- _Exercise details_:
The entries must be set down again word for word; no pictures belong in the copy.

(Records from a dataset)
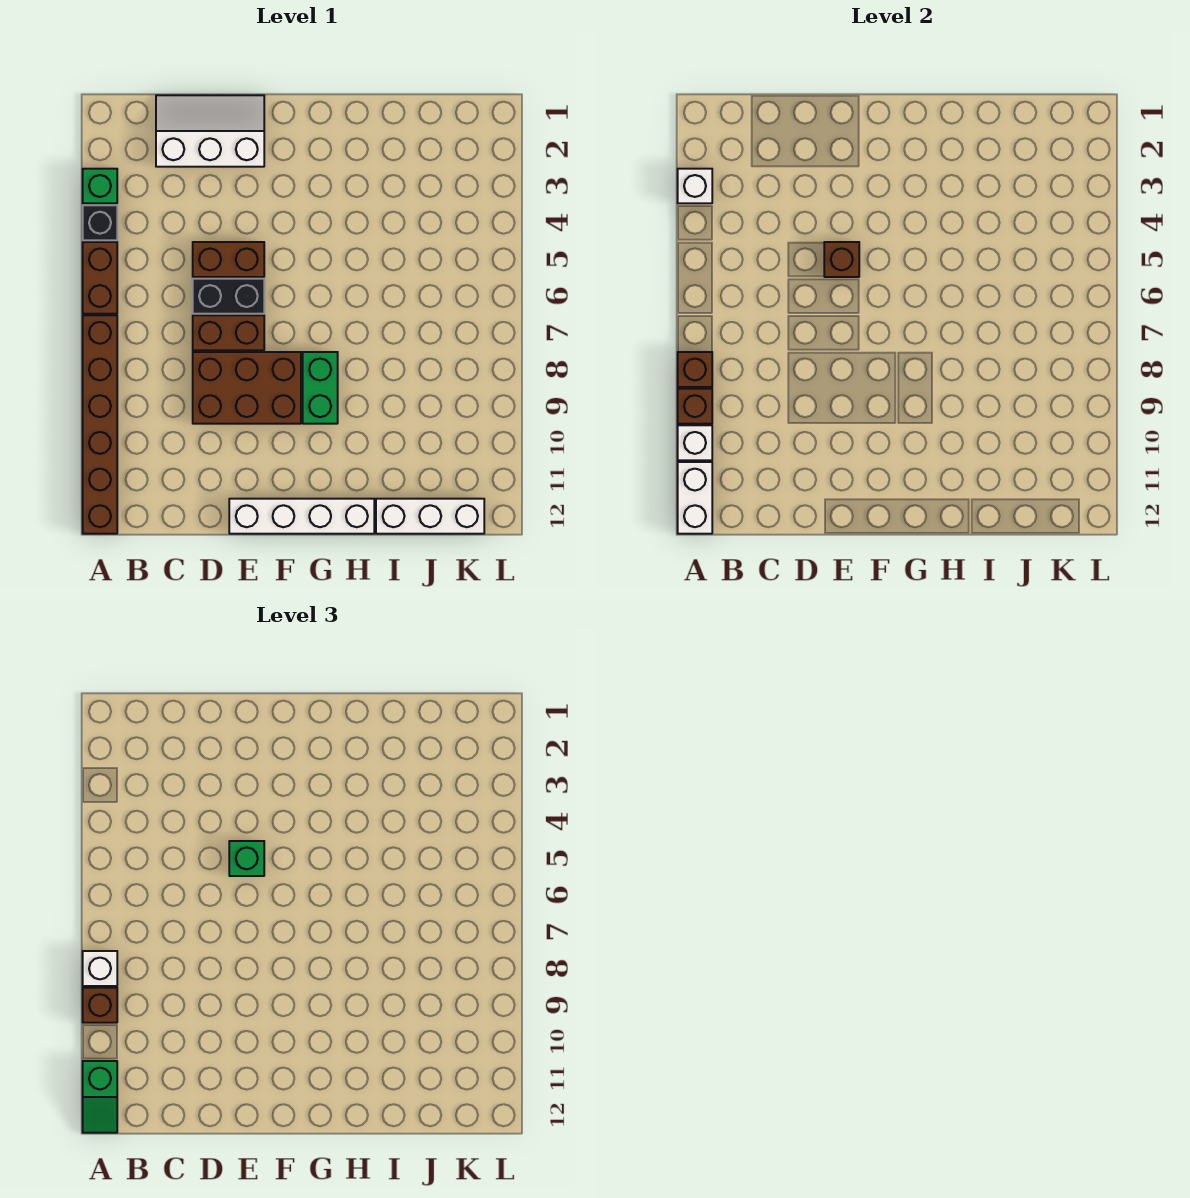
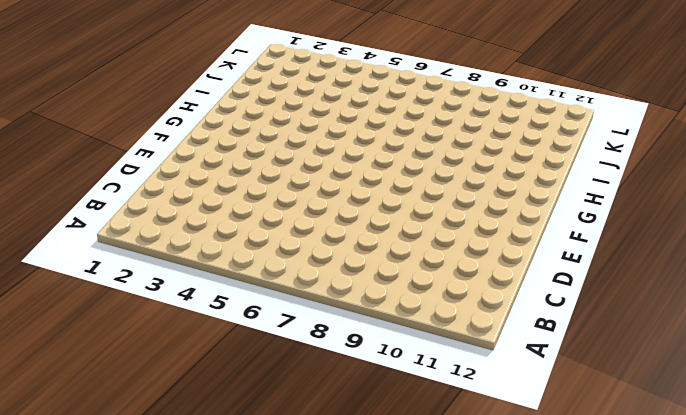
none -> green brick A3 level 1
none -> black brick A4 level 1
none -> brown brick A5:A6 level 1

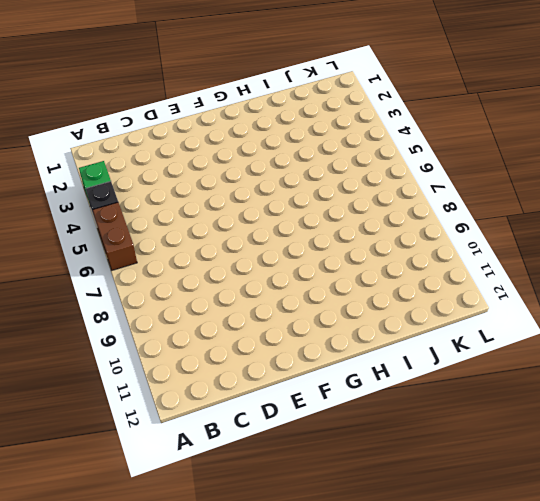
none -> brown brick A7:A12 level 1
none -> white slope C1:E2 level 1 top 2
none -> brown brick D5:E5 level 1

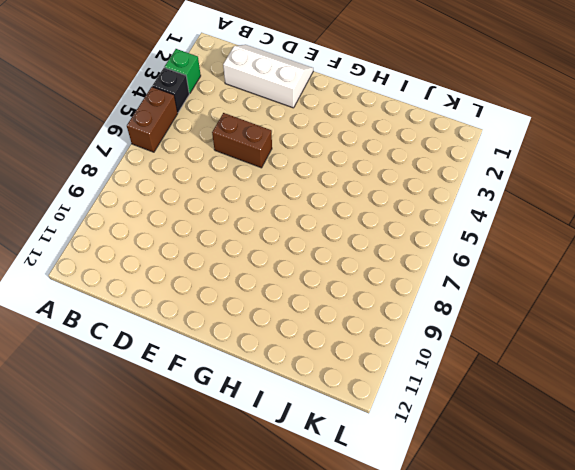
none -> brown brick A7:A12 level 1
none -> black brick D6:E6 level 1
none -> brown brick D7:E7 level 1

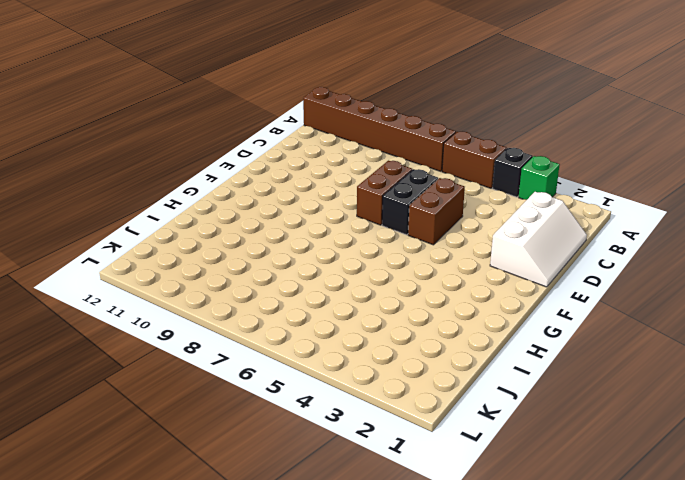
none -> brown brick D8:F9 level 1
none -> white brick E12:H12 level 1
none -> green brick G8:G9 level 1

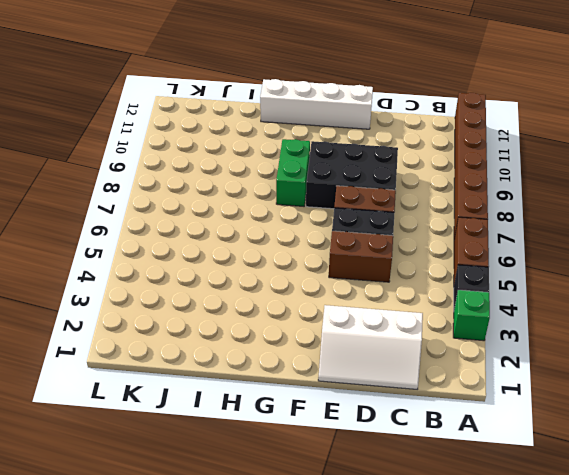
black brick D8:F9 level 1 -> brown brick D8:F9 level 1
none -> white brick I12:K12 level 1
none -> white brick A3 level 2
none -> brown brick A8 level 2

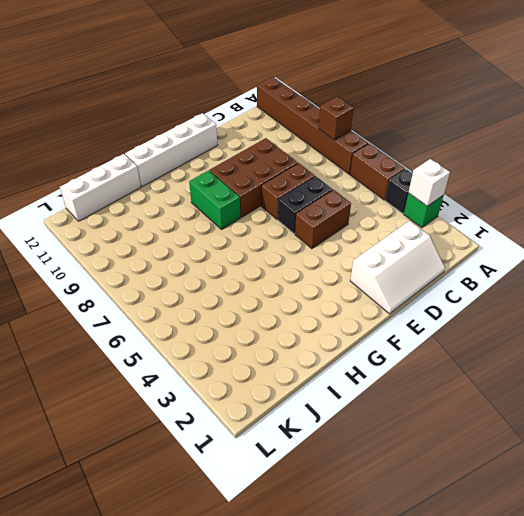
none -> brown brick A9 level 2
none -> white brick A10 level 2
none -> white brick A11:A12 level 2

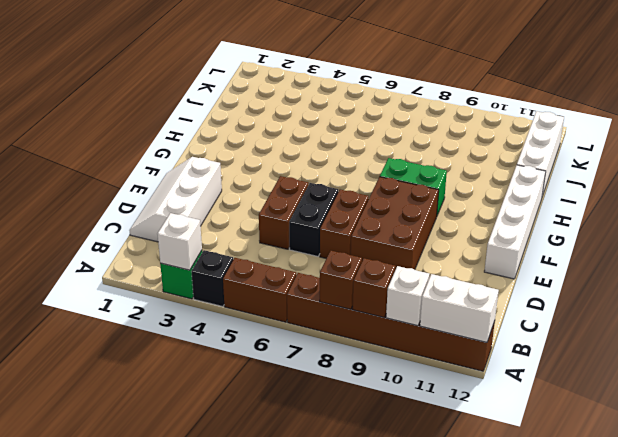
none -> brown brick E5 level 2
none -> white brick A8 level 3
none -> brown brick A9 level 3

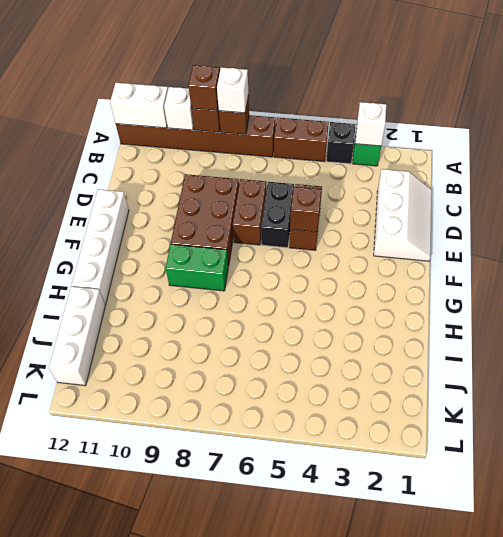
none -> green slope A11:A12 level 3 top 11
none -> green brick E5 level 3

- _Reply to the exercise_:
none -> green brick A3 level 1
none -> black brick A4 level 1
none -> brown brick A5:A6 level 1

none -> brown brick A7:A12 level 1
none -> white slope C1:E2 level 1 top 2
none -> brown brick D5:E5 level 1

none -> brown brick A7:A12 level 1
none -> black brick D6:E6 level 1
none -> brown brick D7:E7 level 1

none -> brown brick D8:F9 level 1
none -> white brick E12:H12 level 1
none -> green brick G8:G9 level 1

black brick D8:F9 level 1 -> brown brick D8:F9 level 1
none -> white brick I12:K12 level 1
none -> white brick A3 level 2
none -> brown brick A8 level 2

none -> brown brick A9 level 2
none -> white brick A10 level 2
none -> white brick A11:A12 level 2

none -> brown brick E5 level 2
none -> white brick A8 level 3
none -> brown brick A9 level 3

none -> green slope A11:A12 level 3 top 11
none -> green brick E5 level 3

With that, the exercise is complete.